▸ **RECORDS FOR PROCESSING**:
****************************************

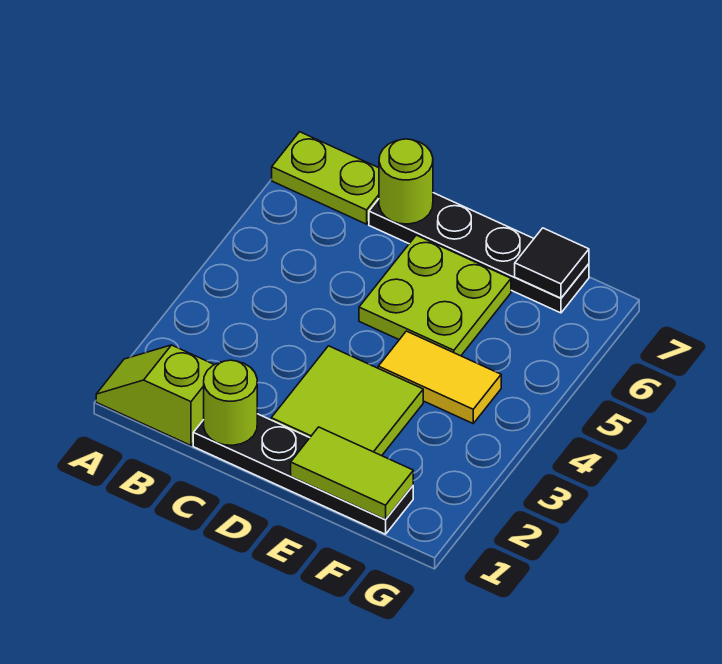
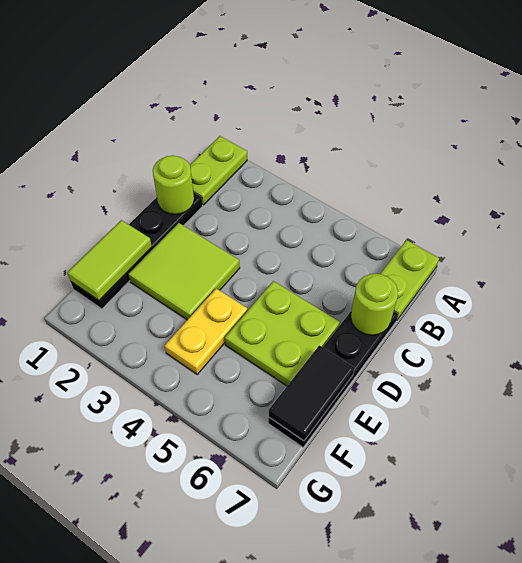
lime slope A1:B1 level 1 top B -> lime plate A1:B1 level 1
yellow tile E4:F4 level 1 -> yellow plate E4:F4 level 1
black tile F7 level 2 -> black tile E7:F7 level 2

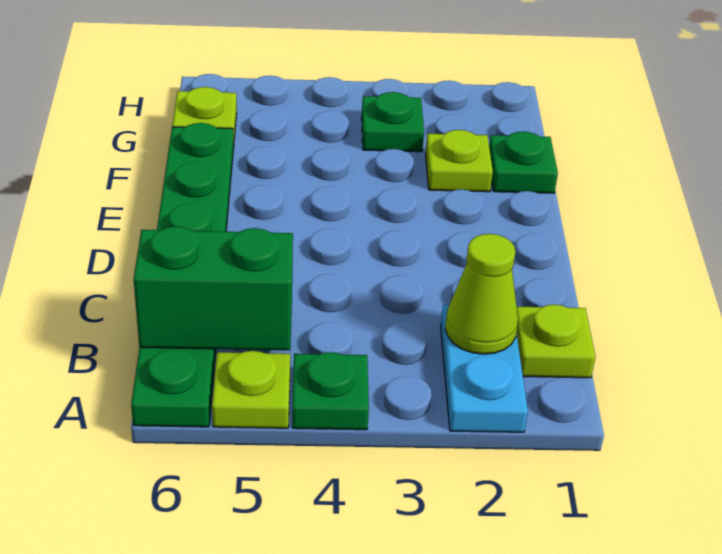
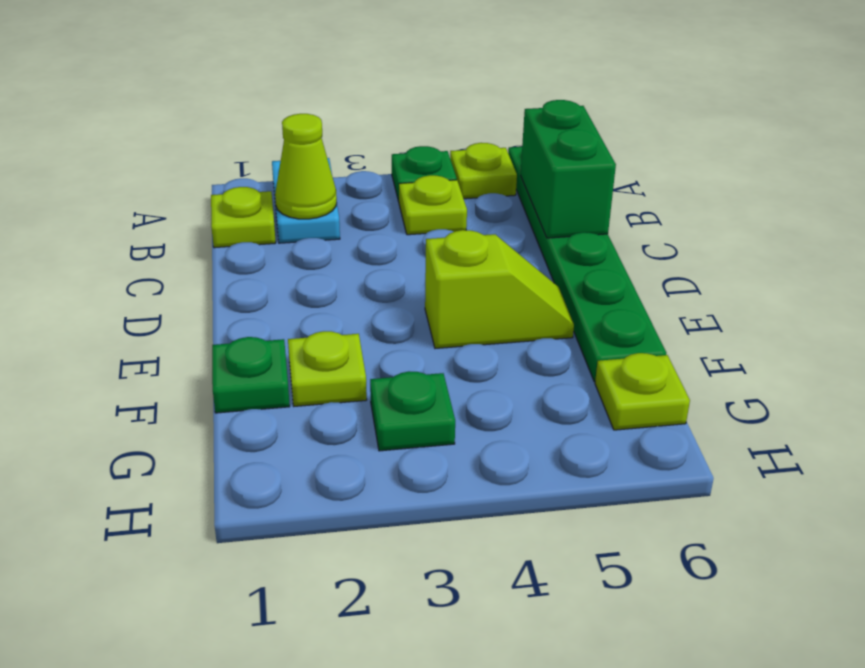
none -> lime plate B4 level 1
green brick B5:B6 level 2 -> green brick B6:C6 level 2
none -> lime slope E4:E5 level 1 top 4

****************************************

Your copy of the records above should be exact and contain no pictures.

lime slope A1:B1 level 1 top B -> lime plate A1:B1 level 1
yellow tile E4:F4 level 1 -> yellow plate E4:F4 level 1
black tile F7 level 2 -> black tile E7:F7 level 2

none -> lime plate B4 level 1
green brick B5:B6 level 2 -> green brick B6:C6 level 2
none -> lime slope E4:E5 level 1 top 4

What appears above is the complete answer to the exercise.